- **Exercise**
Find the word "VBUS" in the data, then copy each line where it is found.

- **Stored items**
[Start of section]
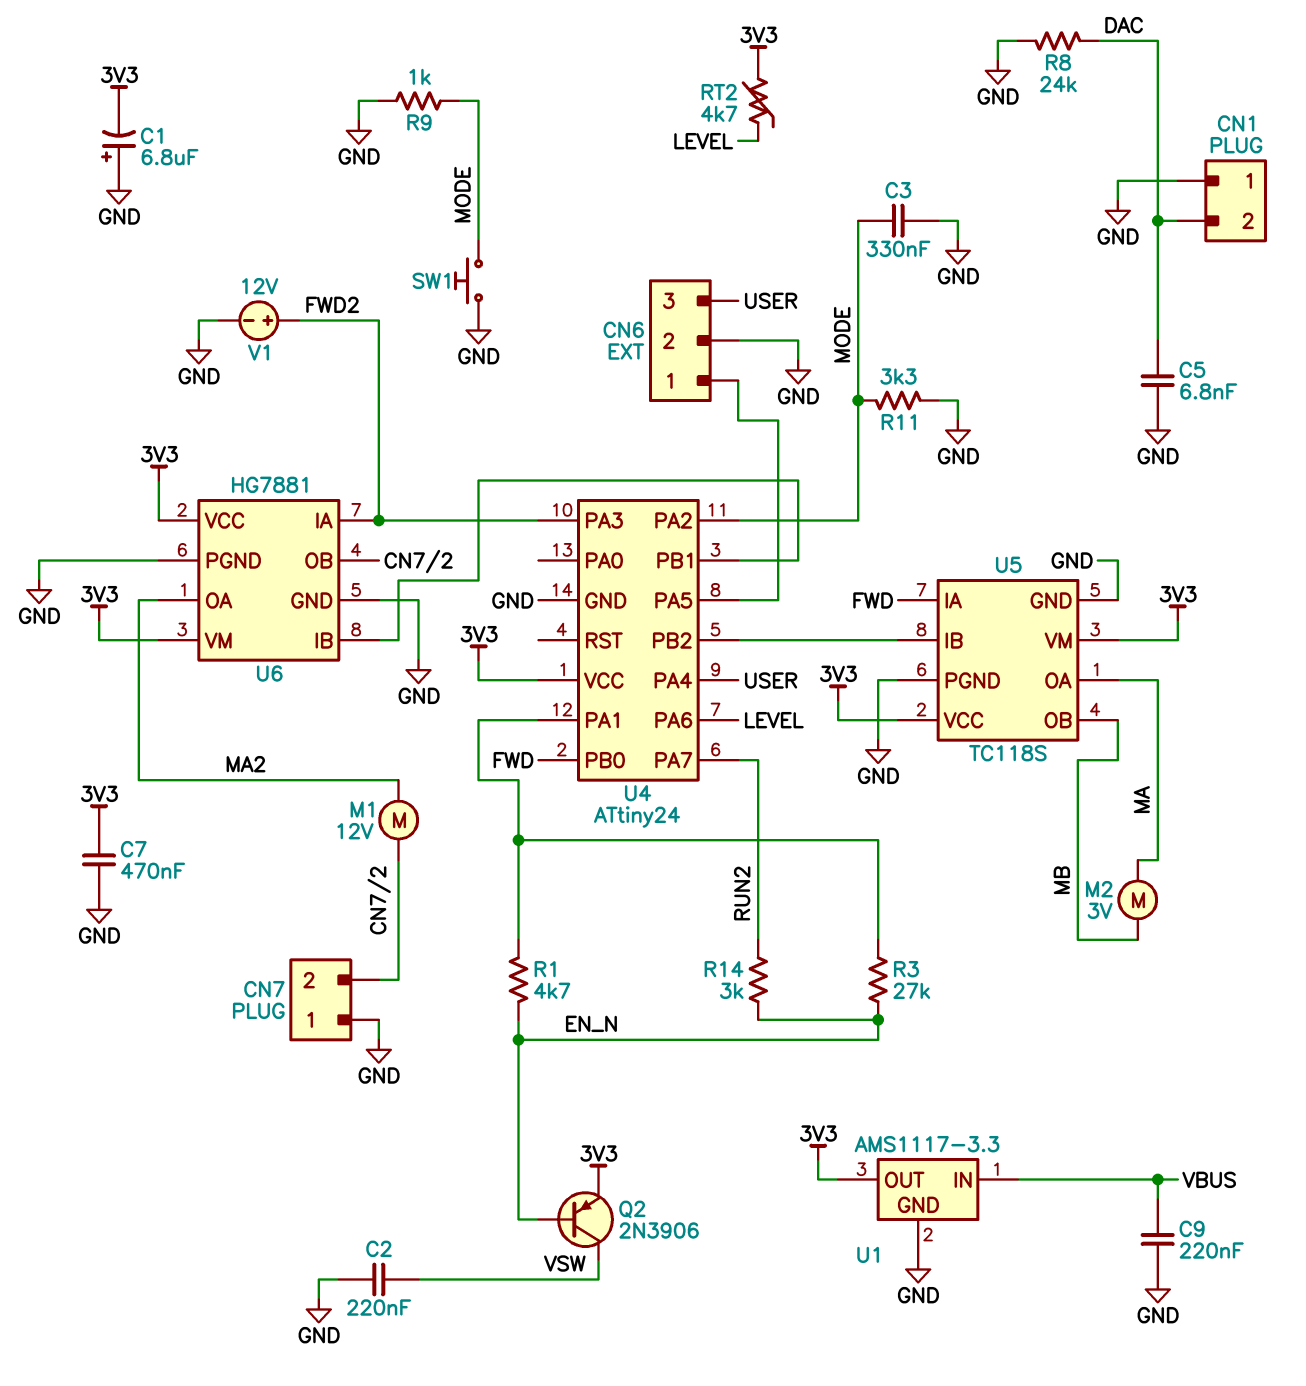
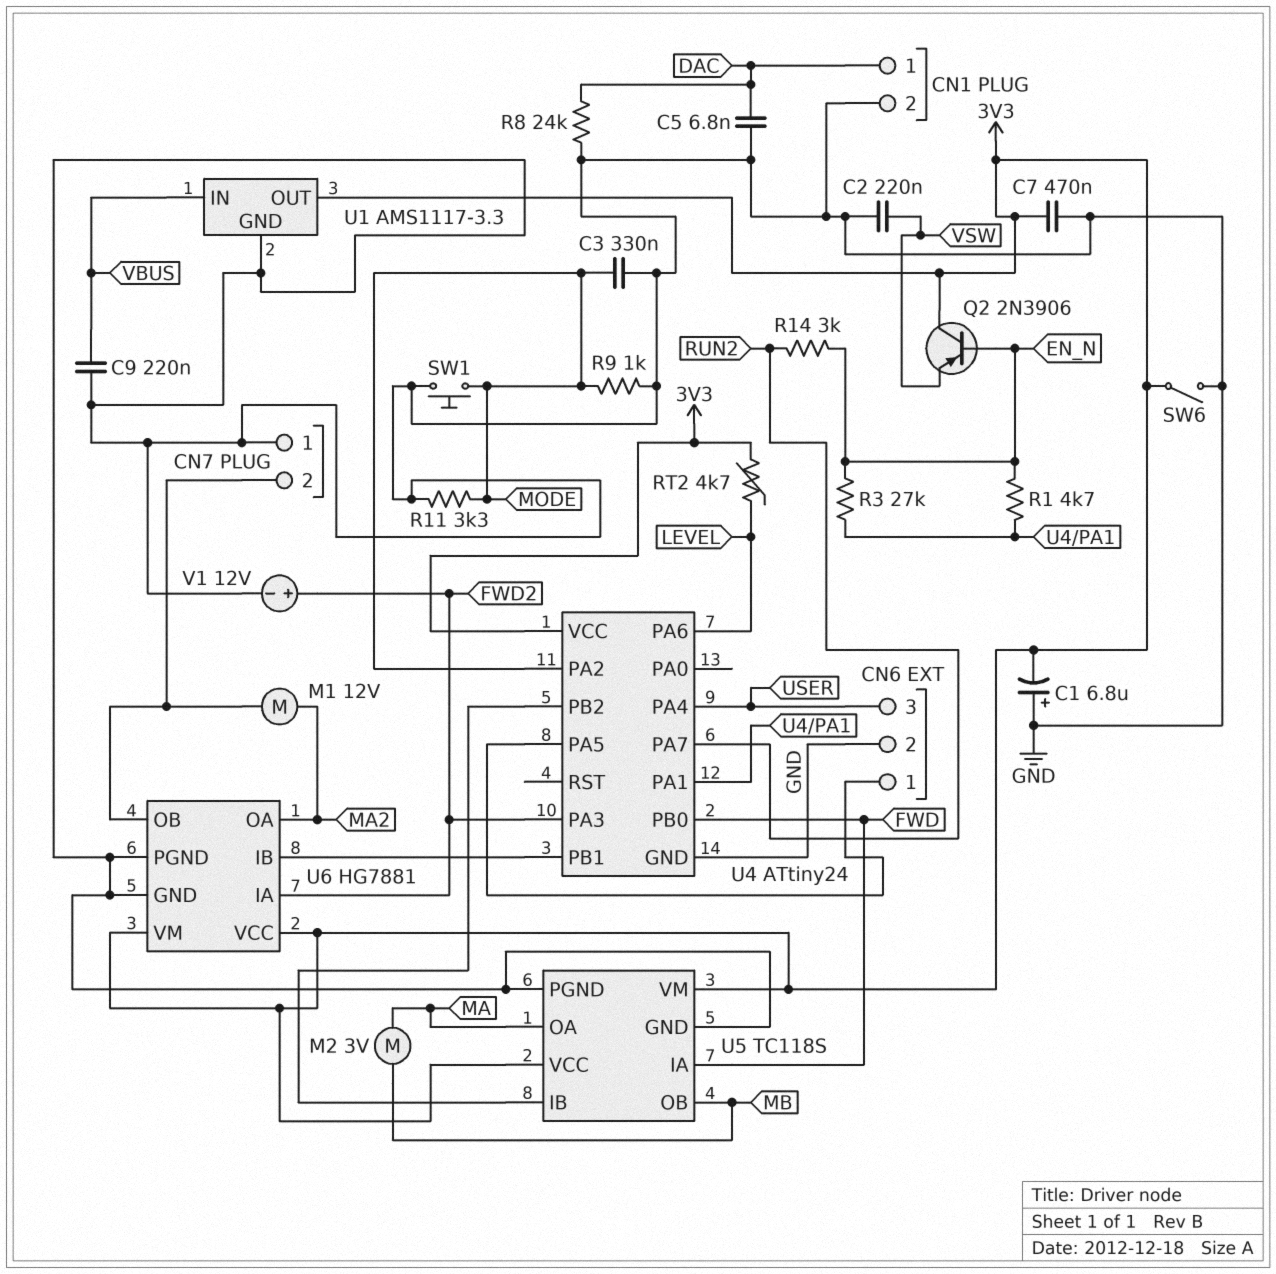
CN1 pin 1: GND -> DAC
CN1 pin 2: DAC -> GND
Q2: PNP 2N3906 (B EN_N, C VSW, E 3V3) -> PNP 2N3906 (B EN_N, C 3V3, E VSW)
SW6: none -> switch (3V3, GND)

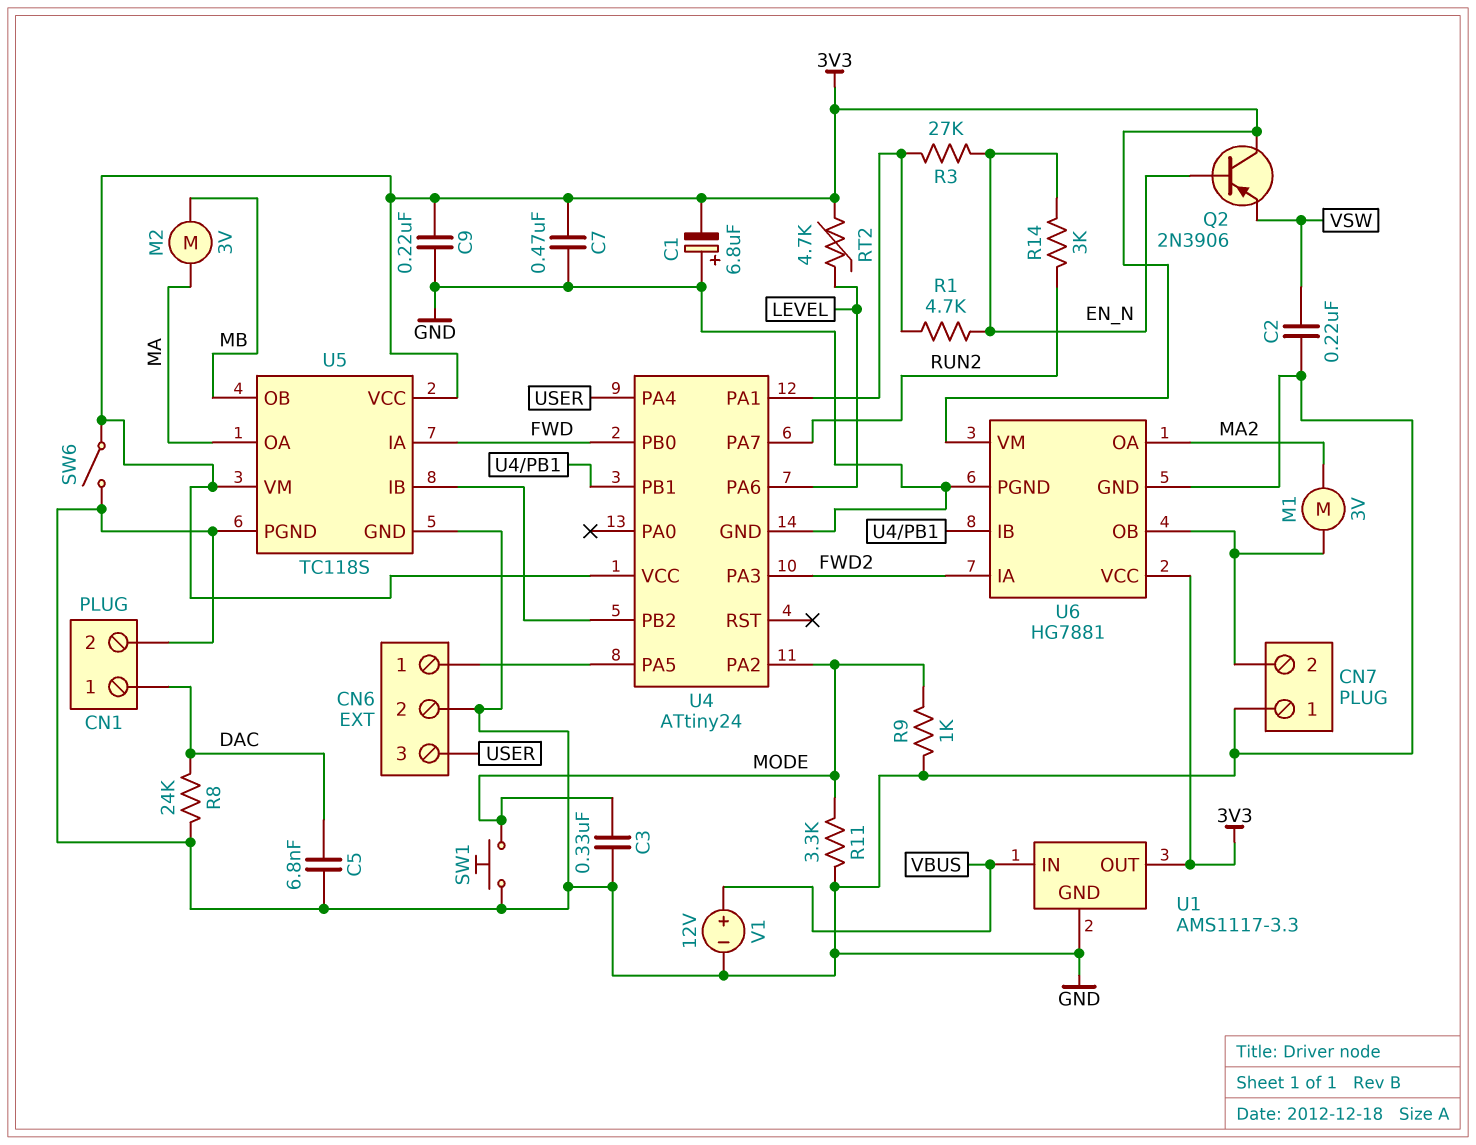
C9: 220nF (GND, VBUS) -> 220nF (3V3, GND)
M1: motor 12V (CN7/2, MA2) -> motor 3V (CN7/2, MA2)
V1: 12V (plus FWD2, minus GND) -> 12V (plus VBUS, minus GND)

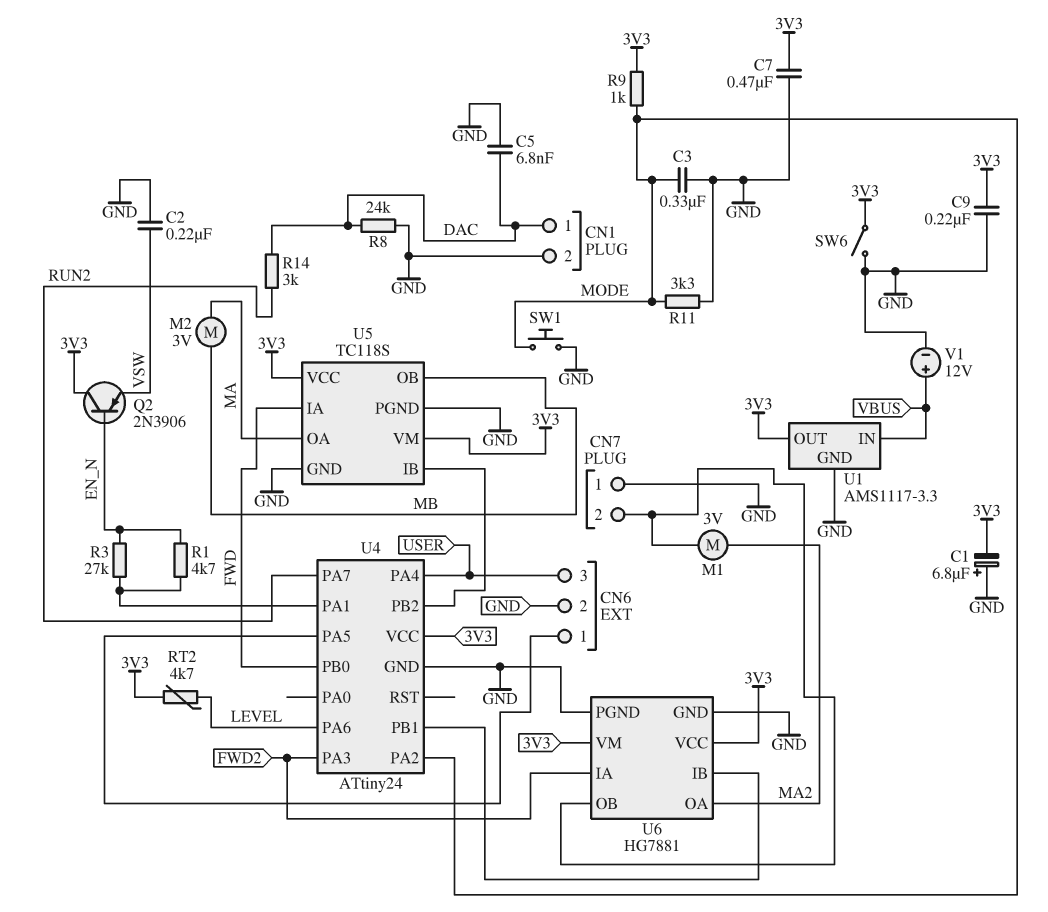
R9: 1k (GND, MODE) -> 1k (3V3, MODE)
R14: 3k (EN_N, RUN2) -> 3k (DAC, RUN2)

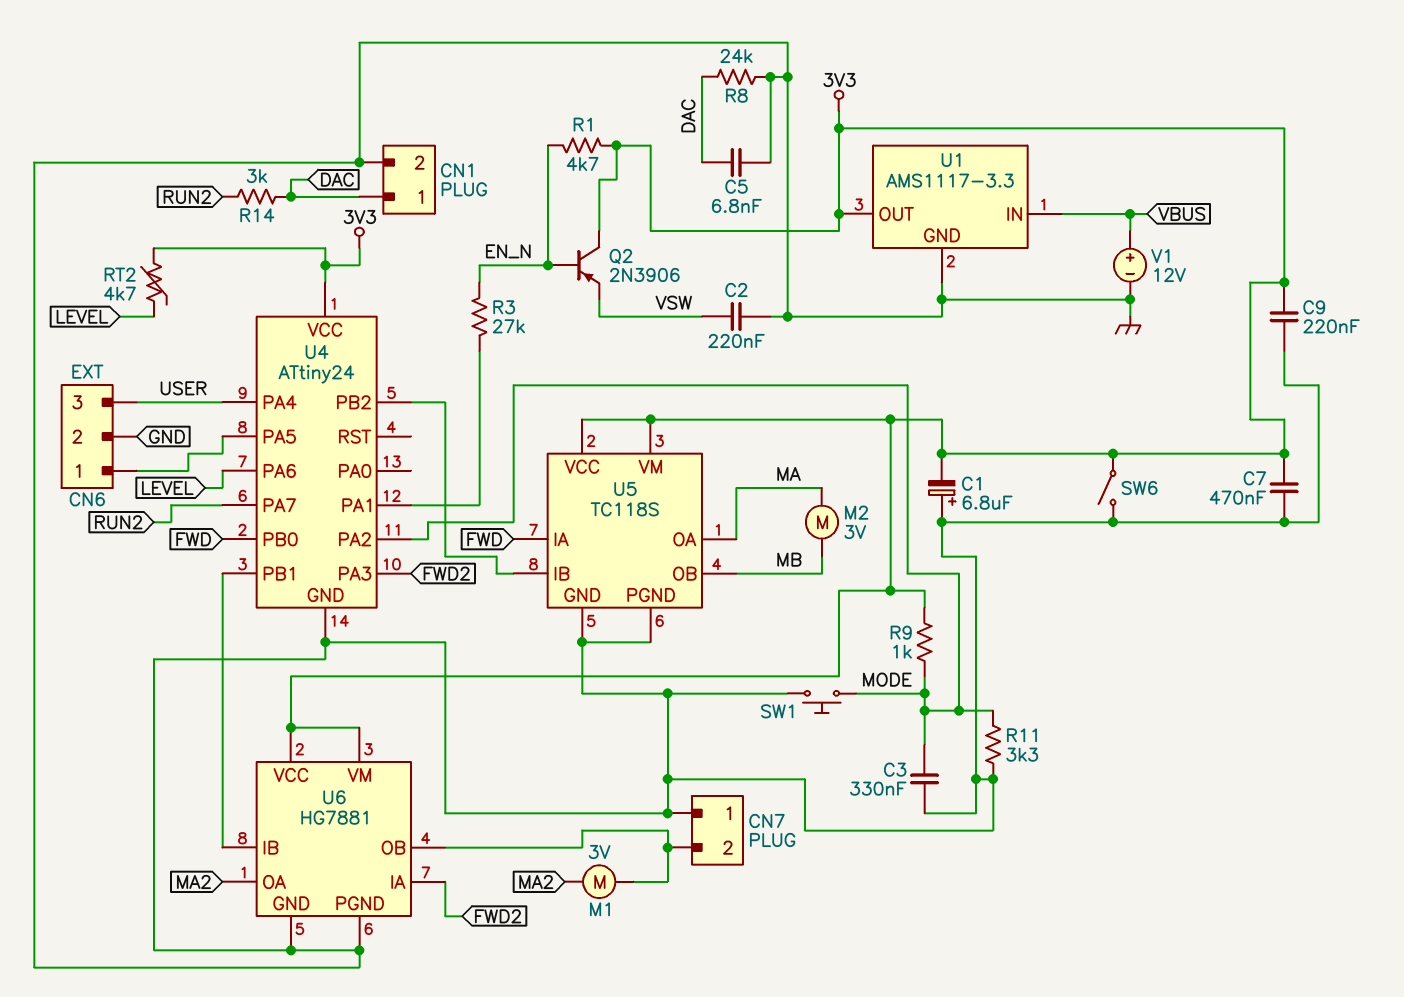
R1: 4.7k (EN_N, U4/PA1) -> 4.7k (3V3, EN_N)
[End of section]
- **Response below**
C9: 220nF (GND, VBUS) -> 220nF (3V3, GND)
V1: 12V (plus FWD2, minus GND) -> 12V (plus VBUS, minus GND)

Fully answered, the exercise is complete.